WHAT TO DO: Below are the records; retype them exactly and omit each picture.
==*==
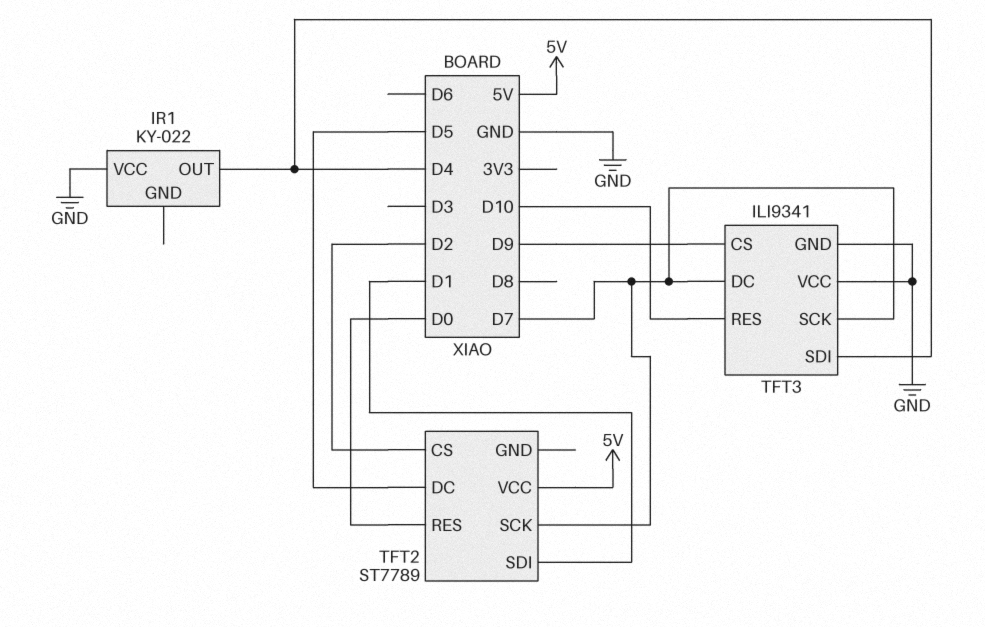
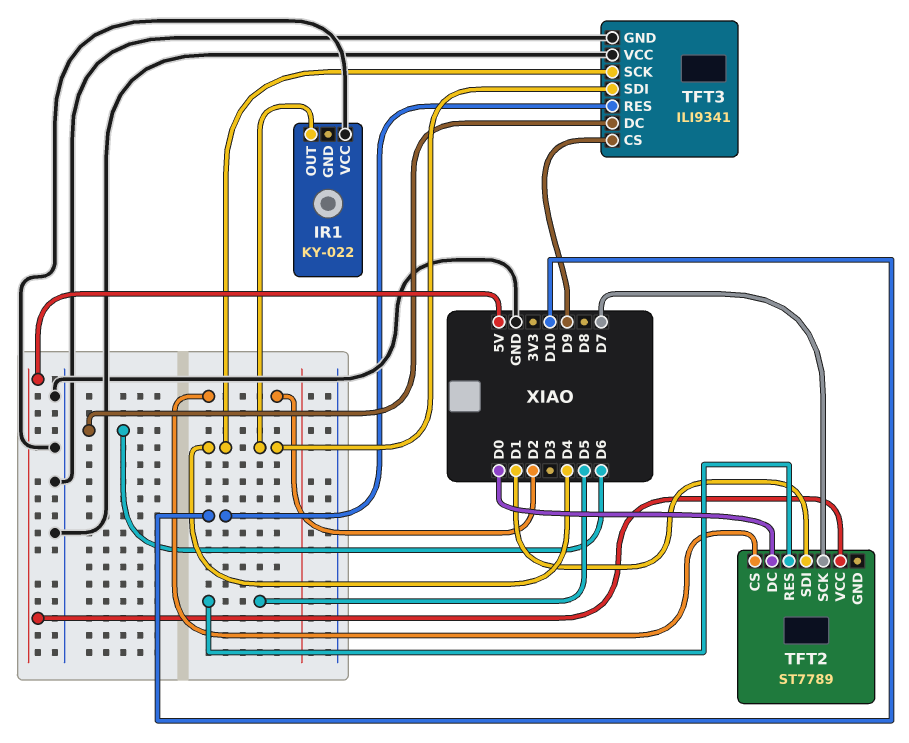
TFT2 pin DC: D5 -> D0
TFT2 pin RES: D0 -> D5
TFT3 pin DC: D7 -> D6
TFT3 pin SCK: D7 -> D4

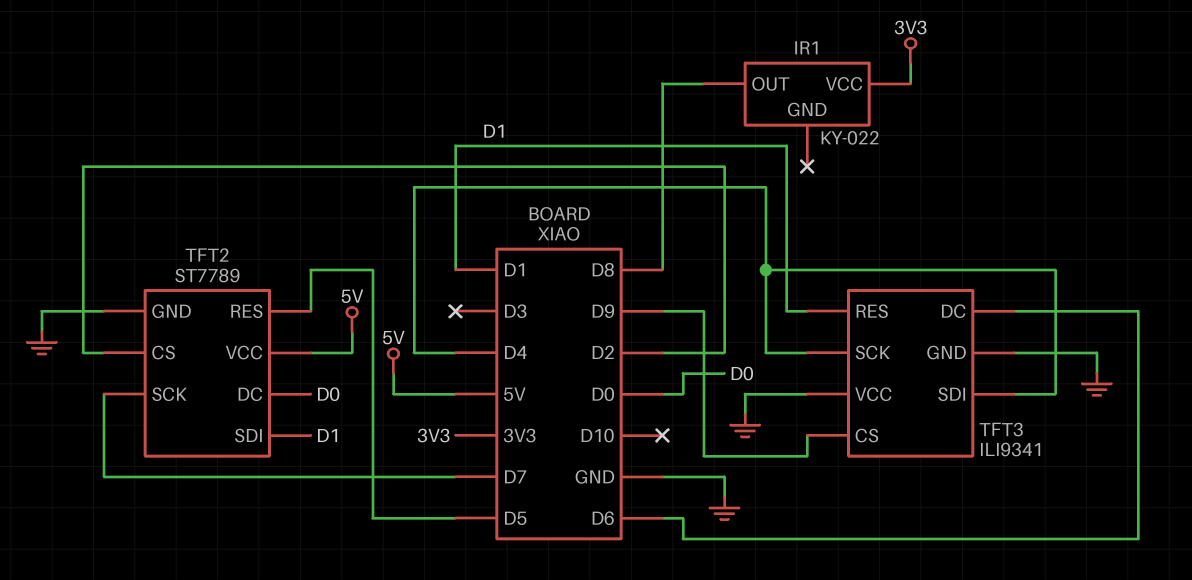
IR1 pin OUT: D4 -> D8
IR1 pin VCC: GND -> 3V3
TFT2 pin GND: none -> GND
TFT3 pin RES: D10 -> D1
==*==
OUTPUT OF THE EXERCISE:
TFT2 pin DC: D5 -> D0
TFT2 pin RES: D0 -> D5
TFT3 pin DC: D7 -> D6
TFT3 pin SCK: D7 -> D4

IR1 pin OUT: D4 -> D8
IR1 pin VCC: GND -> 3V3
TFT2 pin GND: none -> GND
TFT3 pin RES: D10 -> D1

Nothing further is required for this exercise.